___ ENTRIES PROVIDED

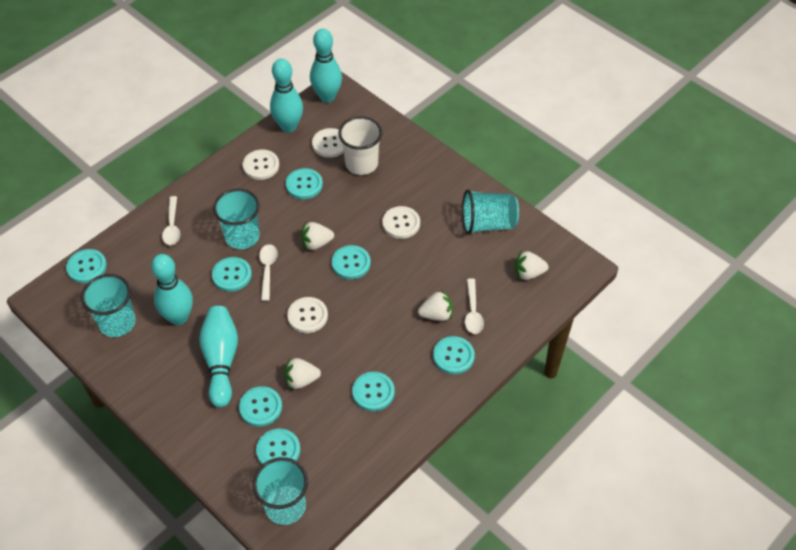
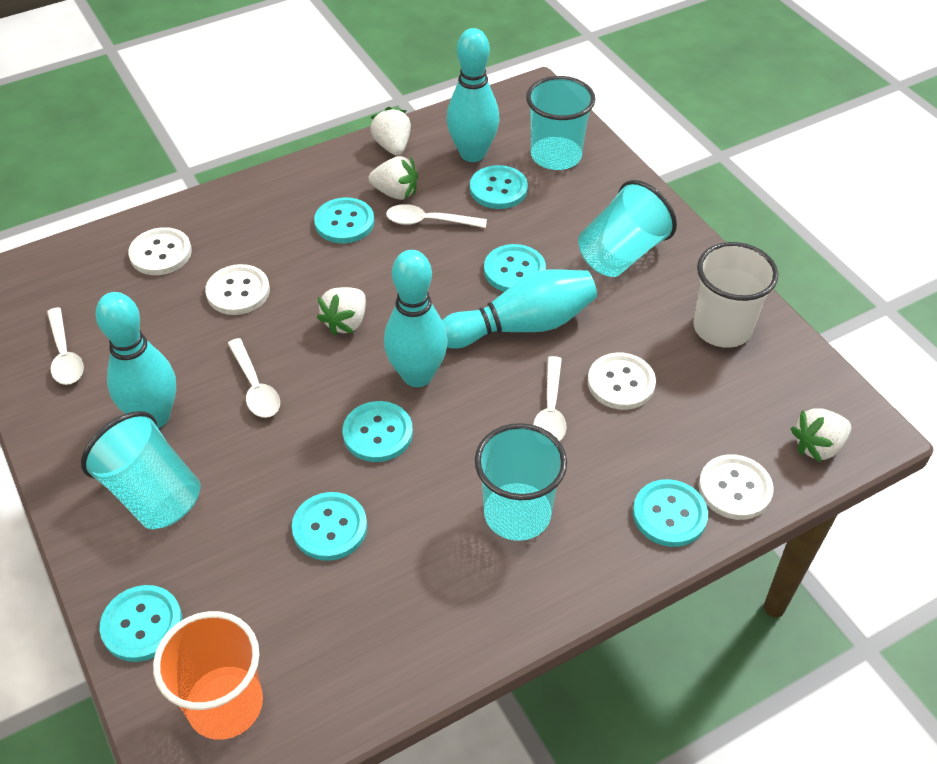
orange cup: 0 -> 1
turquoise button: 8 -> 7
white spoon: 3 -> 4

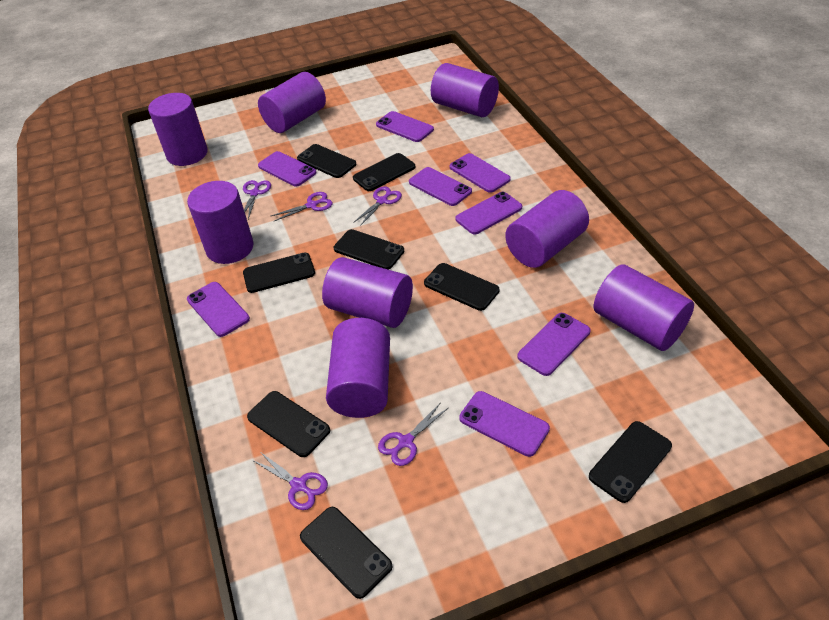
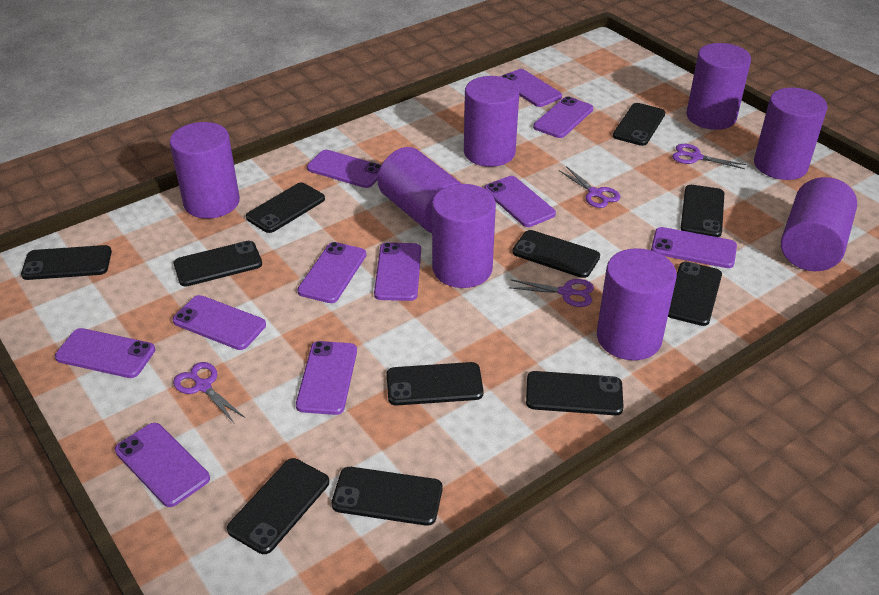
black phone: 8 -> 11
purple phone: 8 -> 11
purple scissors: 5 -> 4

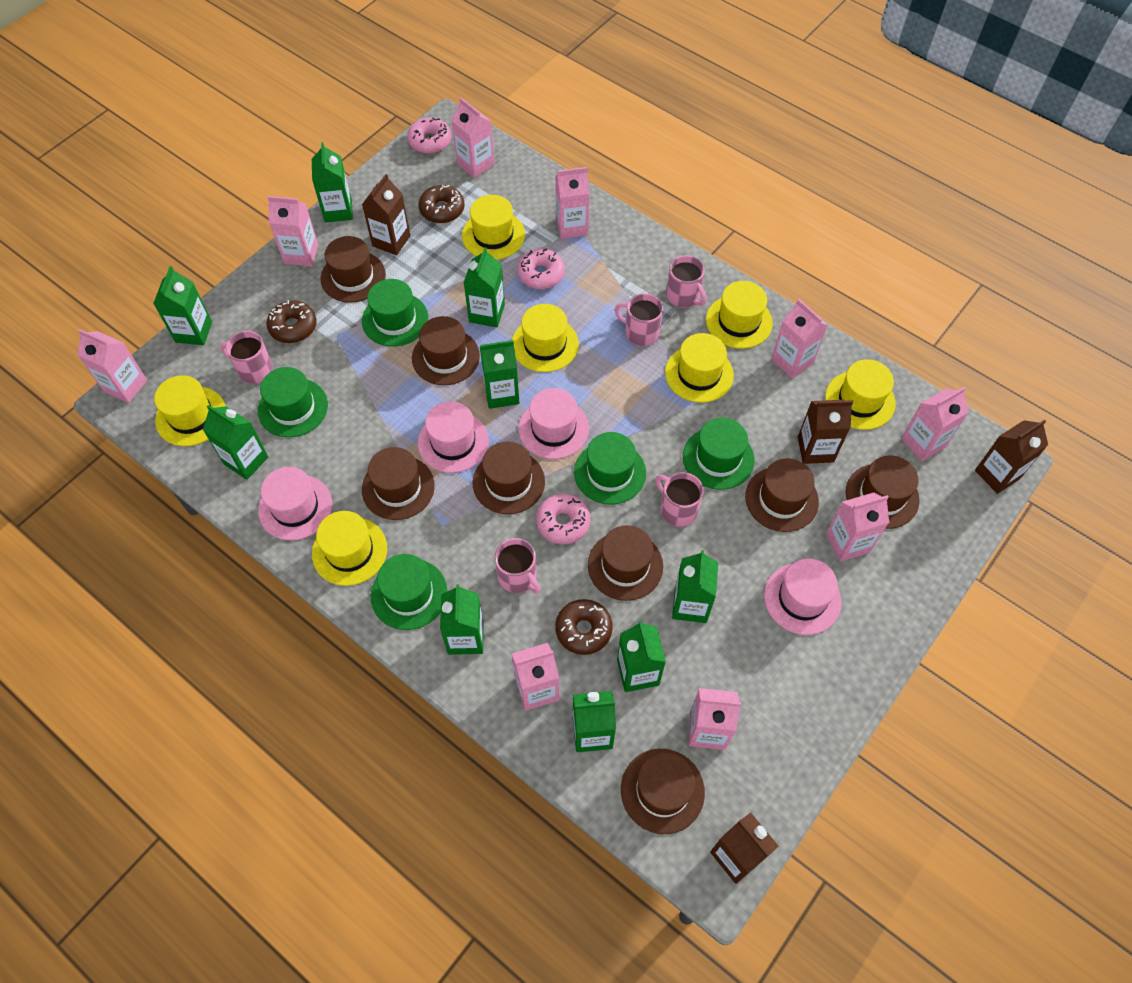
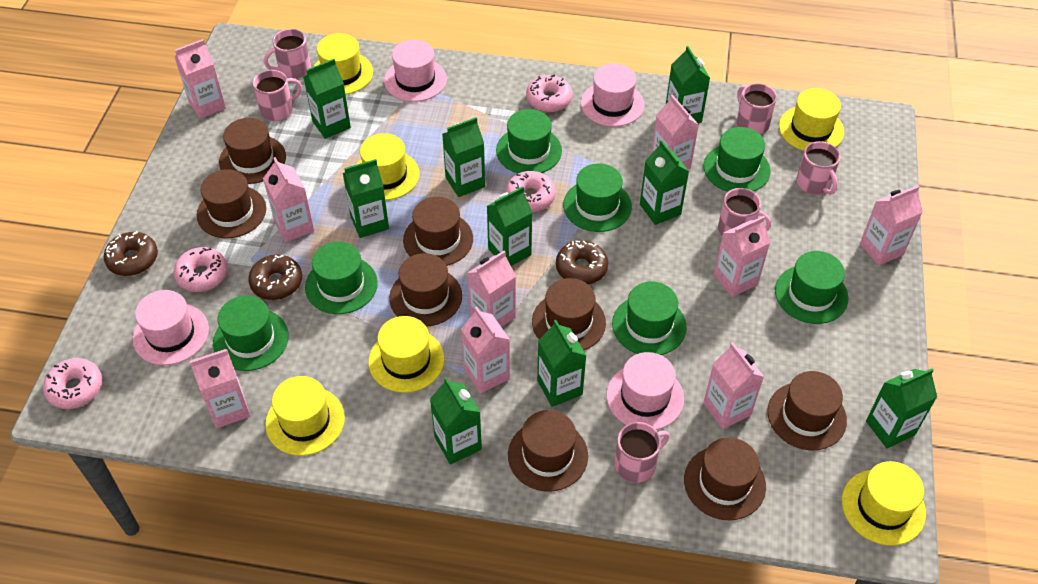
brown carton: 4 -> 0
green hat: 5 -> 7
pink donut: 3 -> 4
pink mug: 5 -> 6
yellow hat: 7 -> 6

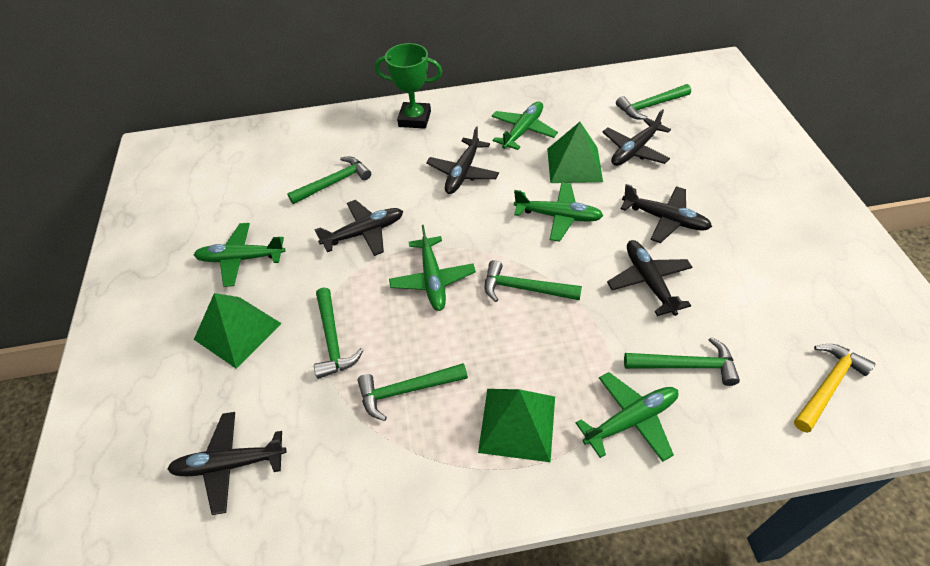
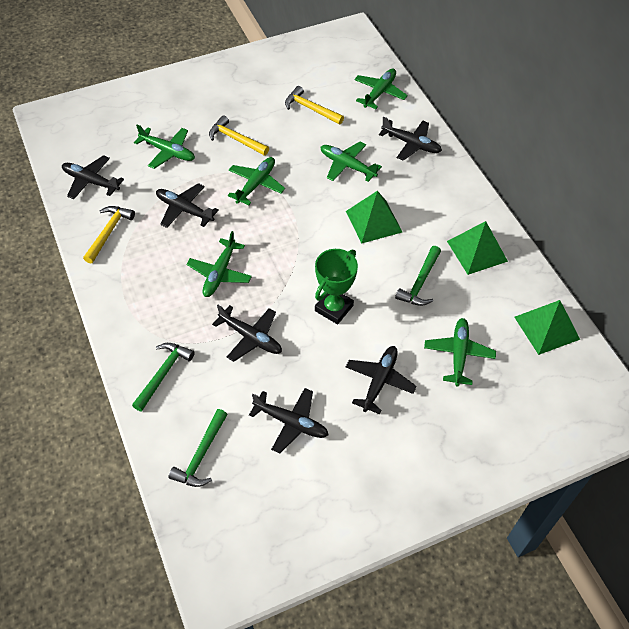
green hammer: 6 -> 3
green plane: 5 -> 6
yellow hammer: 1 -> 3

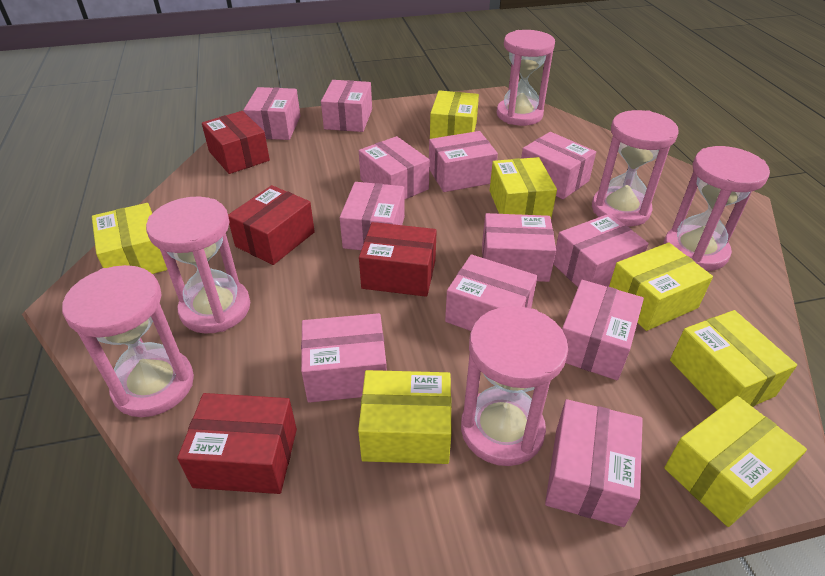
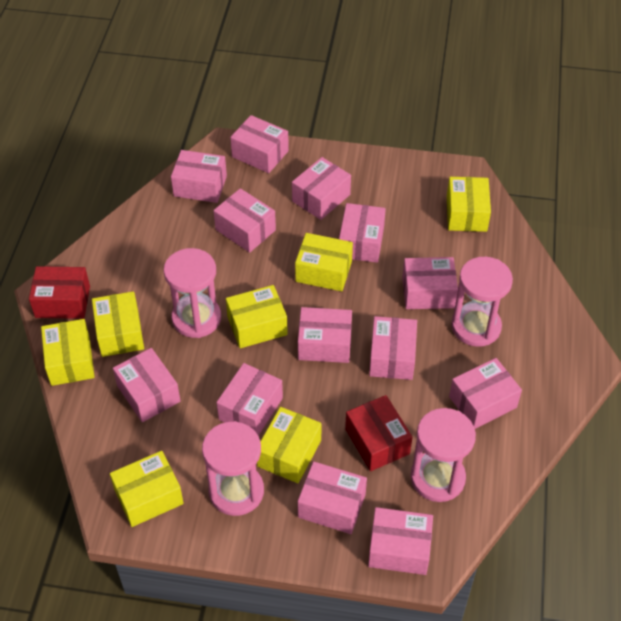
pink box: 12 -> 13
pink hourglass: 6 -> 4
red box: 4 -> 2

______

ACTIVITY >> Once the line containing "black phone: 8 -> 11" is found, write out exactly that line and each line after it through the end of the entries, omitting pictures.

TASK SOLUTION >>
black phone: 8 -> 11
purple phone: 8 -> 11
purple scissors: 5 -> 4

brown carton: 4 -> 0
green hat: 5 -> 7
pink donut: 3 -> 4
pink mug: 5 -> 6
yellow hat: 7 -> 6

green hammer: 6 -> 3
green plane: 5 -> 6
yellow hammer: 1 -> 3

pink box: 12 -> 13
pink hourglass: 6 -> 4
red box: 4 -> 2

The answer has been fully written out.